TO DO: An exact copy of the records is required, minus the pictures they hold.

INFORMATION PROVIDED:
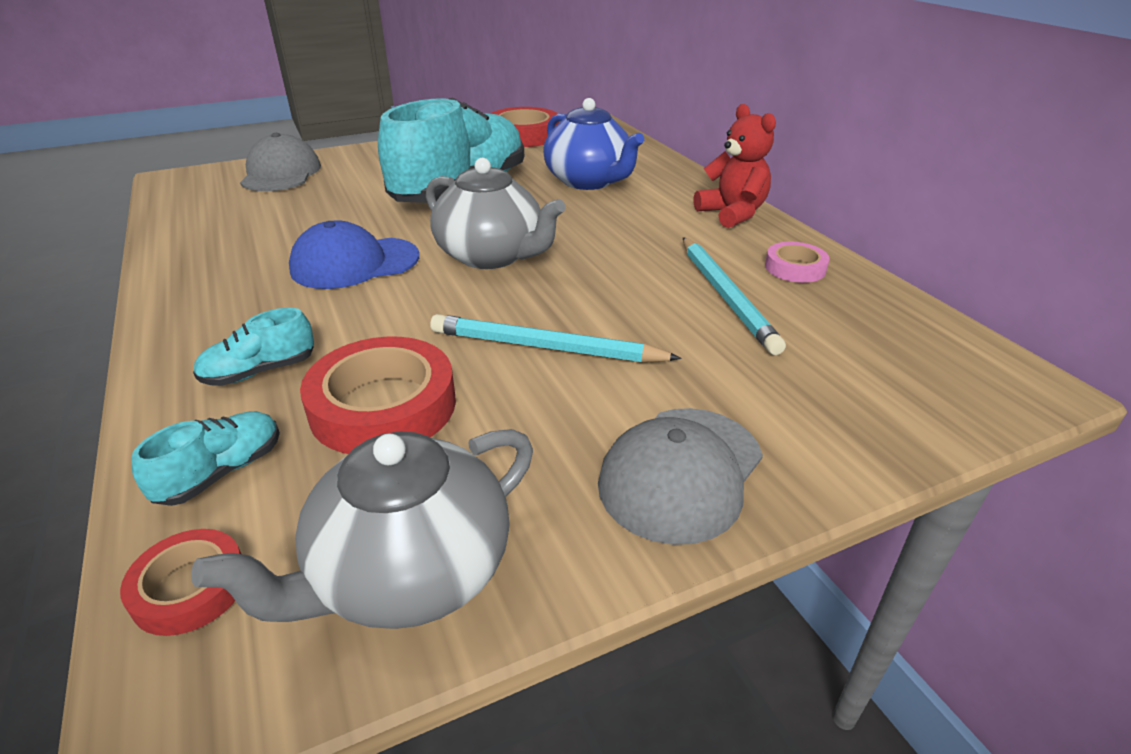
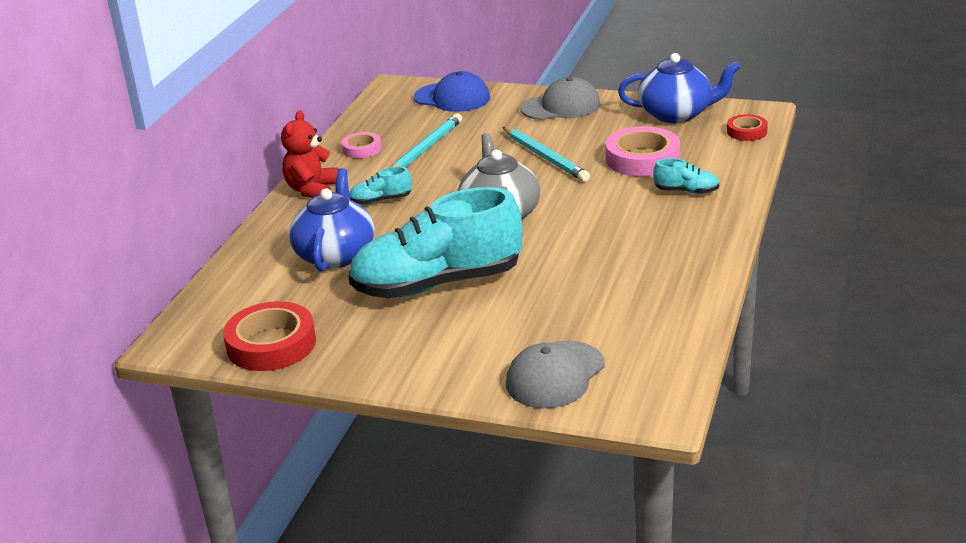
camera: 135 degrees left, 5 degrees down
turquoise shoe [131,411,280,506] -> turquoise shoe moved to [350,166,412,205]
grey teapot [191,429,533,629] -> blue teapot [618,53,741,123]
blue cap [289,220,419,289] -> blue cap moved to [414,71,490,112]
red tape [300,337,456,454] -> pink tape [606,126,680,177]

YOUR SOLUTION:
camera: 135 degrees left, 5 degrees down
turquoise shoe [131,411,280,506] -> turquoise shoe moved to [350,166,412,205]
grey teapot [191,429,533,629] -> blue teapot [618,53,741,123]
blue cap [289,220,419,289] -> blue cap moved to [414,71,490,112]
red tape [300,337,456,454] -> pink tape [606,126,680,177]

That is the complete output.